OBJETIVO DE LA TAREA —
Presenta como tabla Markdown las líneas del material que van desde el inicio hasta la línea que contiene "Image resolution: width=924", ambas incluidas, con las columnas Núm. y Línea. Omite las líneas en blanco.

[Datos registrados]
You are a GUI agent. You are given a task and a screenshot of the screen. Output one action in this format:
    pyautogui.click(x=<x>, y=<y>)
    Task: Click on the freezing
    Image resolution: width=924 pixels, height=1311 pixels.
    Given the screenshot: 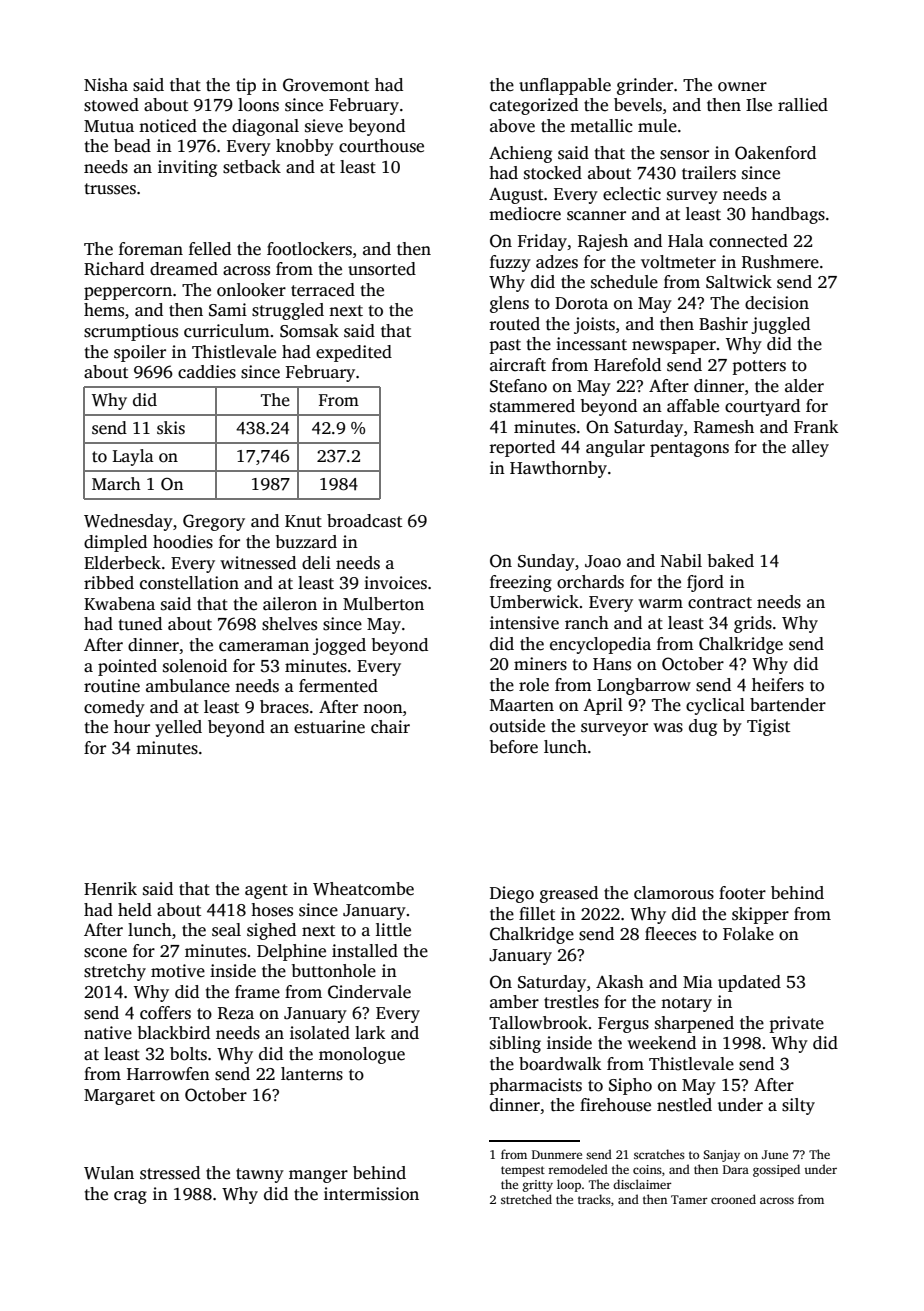 What is the action you would take?
    pyautogui.click(x=521, y=583)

RESPUESTA COMPLETA —
| Núm. | Línea |
|---|---|
| 1 | You are a GUI agent. You are given a task and a screenshot of the screen. Output one action in this format: |
| 2 |     pyautogui.click(x=<x>, y=<y>) |
| 3 |     Task: Click on the freezing |
| 4 |     Image resolution: width=924 pixels, height=1311 pixels. |